◆ PROBLEM DETAILS:
Your answer must repeat all of the entries word for word, without any images.

- - - - -

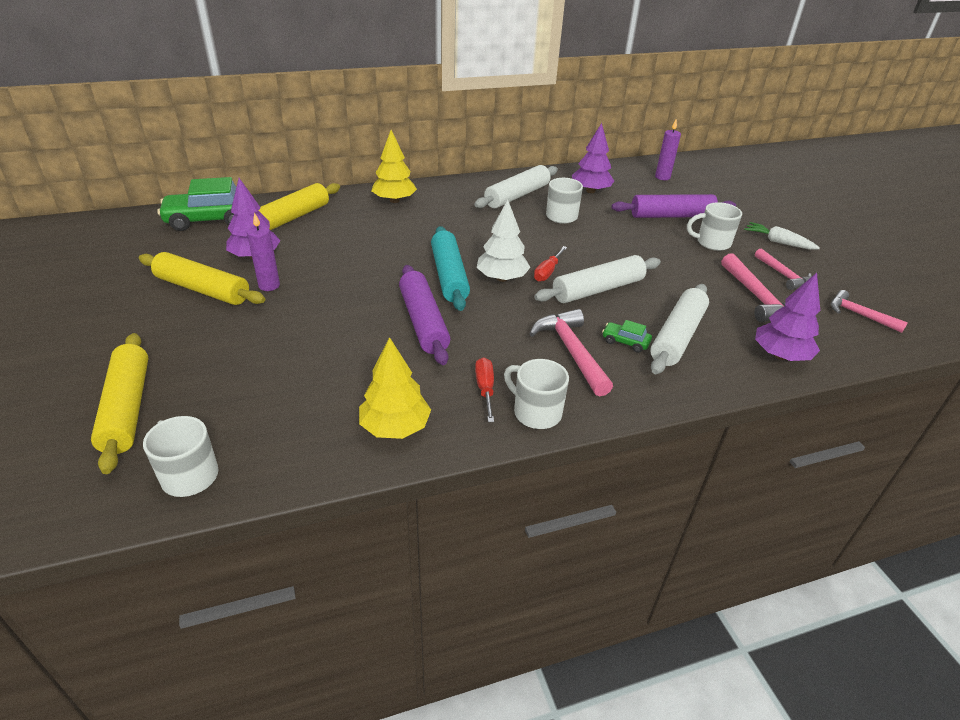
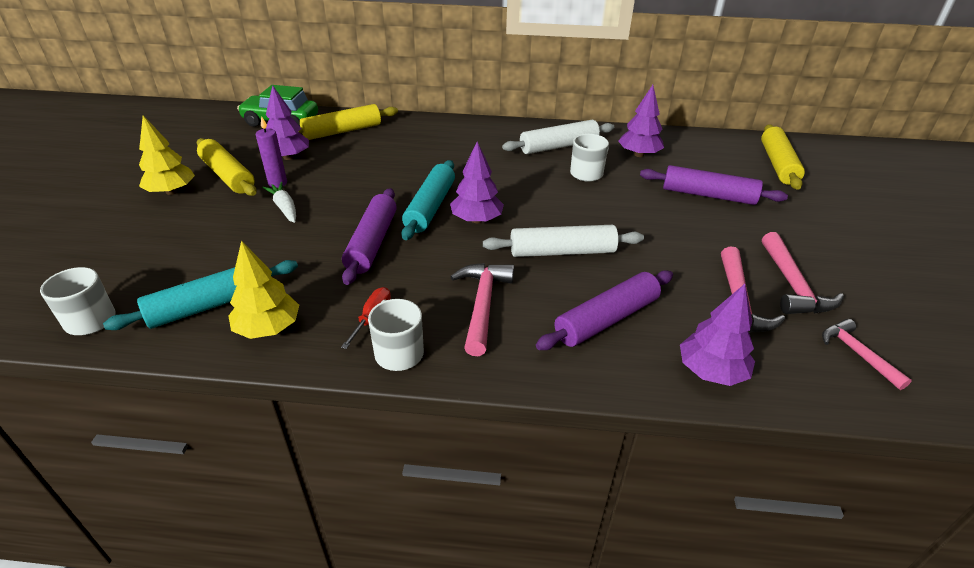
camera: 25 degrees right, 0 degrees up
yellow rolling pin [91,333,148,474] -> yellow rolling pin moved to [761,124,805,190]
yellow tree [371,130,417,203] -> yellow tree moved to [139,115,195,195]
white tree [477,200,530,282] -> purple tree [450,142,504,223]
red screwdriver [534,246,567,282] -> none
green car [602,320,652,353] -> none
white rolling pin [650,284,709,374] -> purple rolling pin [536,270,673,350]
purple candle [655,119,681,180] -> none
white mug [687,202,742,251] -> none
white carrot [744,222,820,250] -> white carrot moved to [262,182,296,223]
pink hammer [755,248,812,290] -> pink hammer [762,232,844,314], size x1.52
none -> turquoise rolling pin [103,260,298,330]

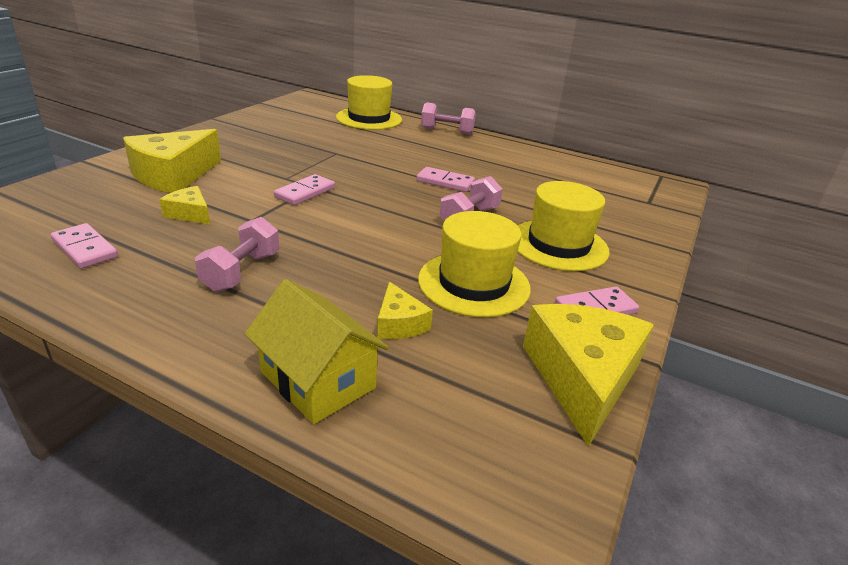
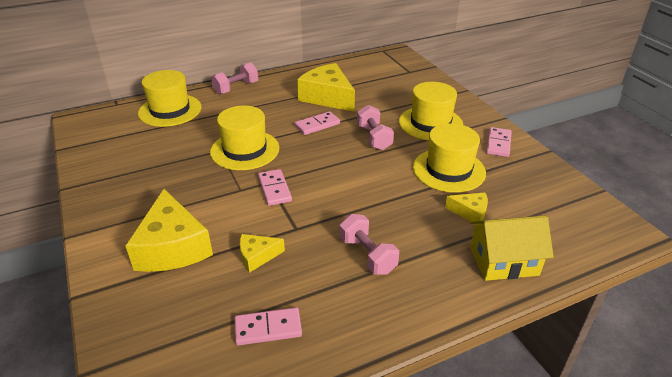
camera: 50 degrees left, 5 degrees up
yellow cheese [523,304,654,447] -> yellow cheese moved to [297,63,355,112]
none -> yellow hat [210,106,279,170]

- - - - -

◆ RESPONSE:
camera: 25 degrees right, 0 degrees up
yellow rolling pin [91,333,148,474] -> yellow rolling pin moved to [761,124,805,190]
yellow tree [371,130,417,203] -> yellow tree moved to [139,115,195,195]
white tree [477,200,530,282] -> purple tree [450,142,504,223]
red screwdriver [534,246,567,282] -> none
green car [602,320,652,353] -> none
white rolling pin [650,284,709,374] -> purple rolling pin [536,270,673,350]
purple candle [655,119,681,180] -> none
white mug [687,202,742,251] -> none
white carrot [744,222,820,250] -> white carrot moved to [262,182,296,223]
pink hammer [755,248,812,290] -> pink hammer [762,232,844,314], size x1.52
none -> turquoise rolling pin [103,260,298,330]

camera: 50 degrees left, 5 degrees up
yellow cheese [523,304,654,447] -> yellow cheese moved to [297,63,355,112]
none -> yellow hat [210,106,279,170]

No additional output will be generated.